> Prompt: If a line in the entries below contains the word "blue", it counts; report how many such lines there are, and only that number.

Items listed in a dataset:
_ _ _ _
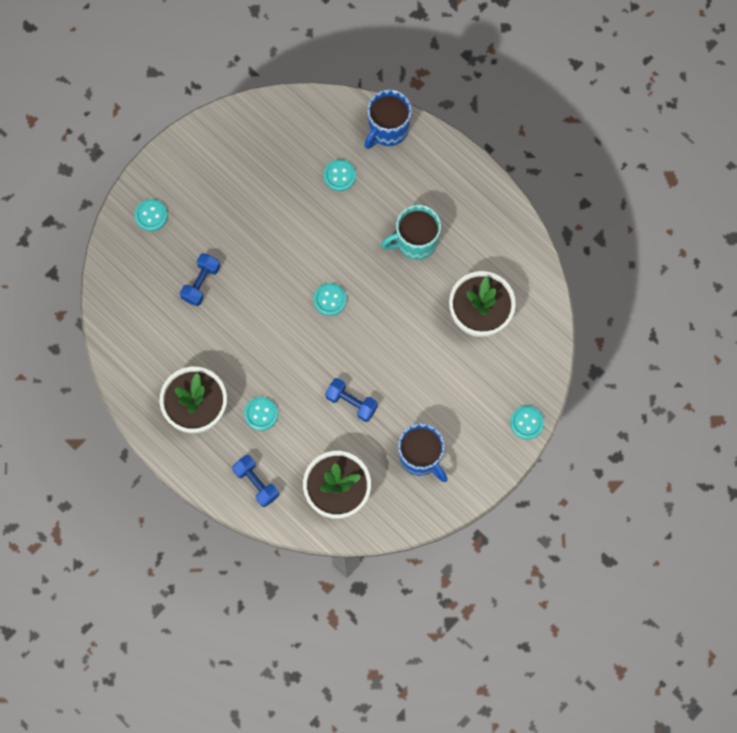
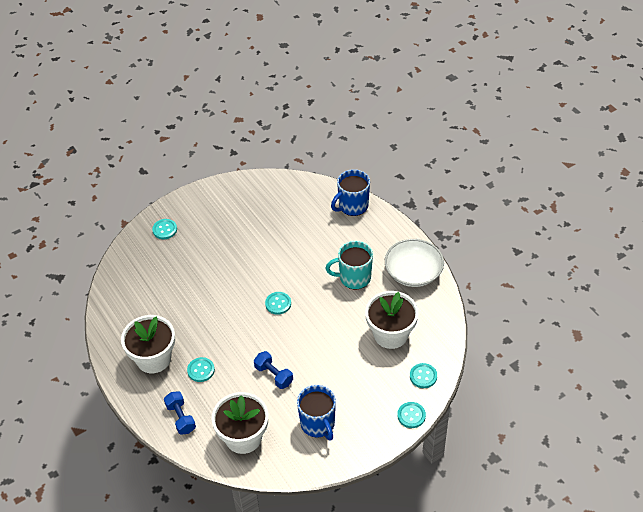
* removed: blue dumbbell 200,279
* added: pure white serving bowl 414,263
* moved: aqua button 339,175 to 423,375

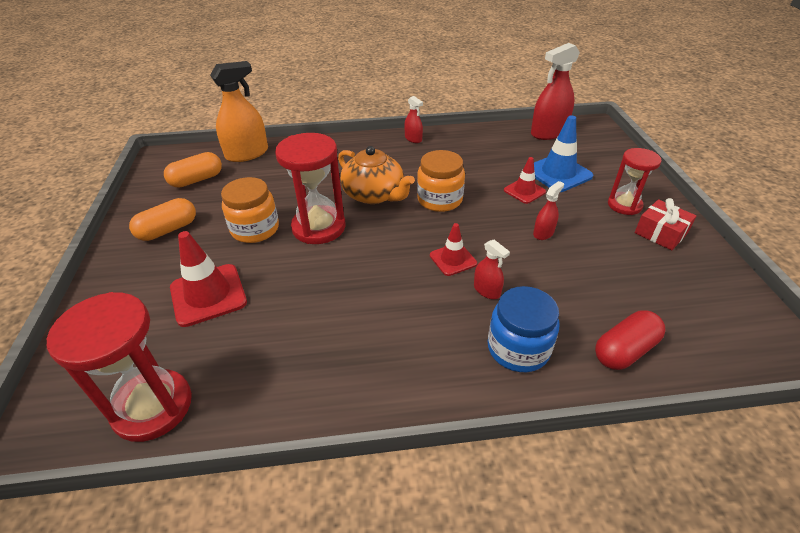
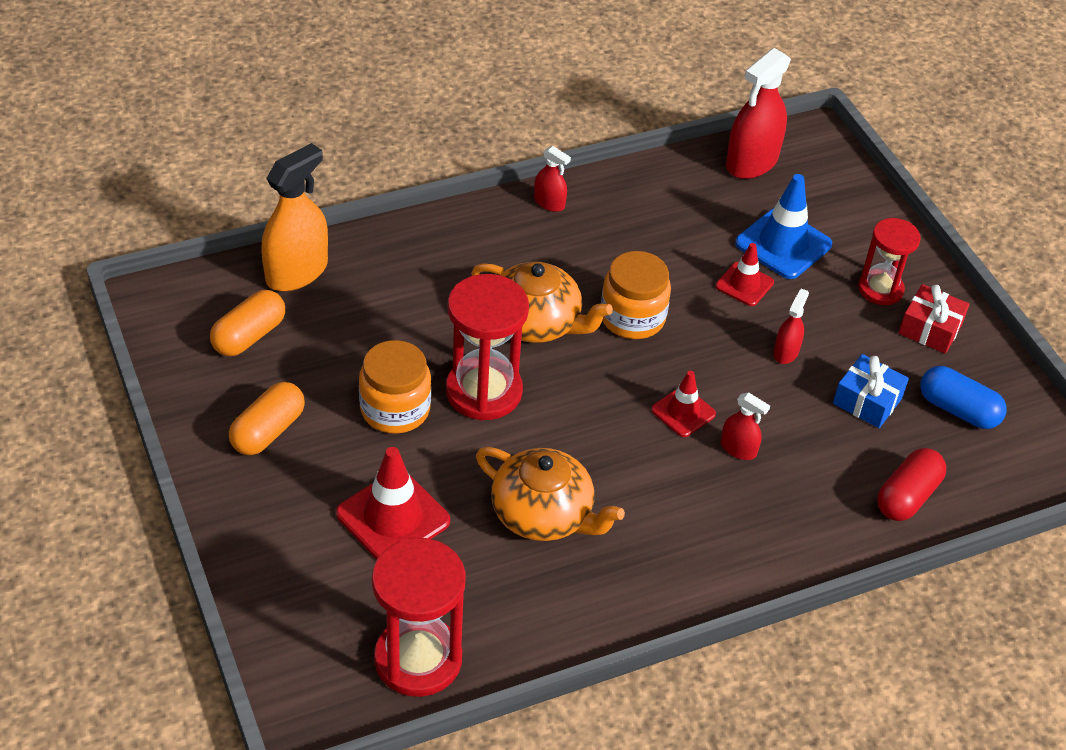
* removed: blue jar 523,329
* added: orange tea pot 550,494
* added: blue wrapped gift 871,391
* added: blue pill 963,397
_ _ _ _
> Expected answer: 4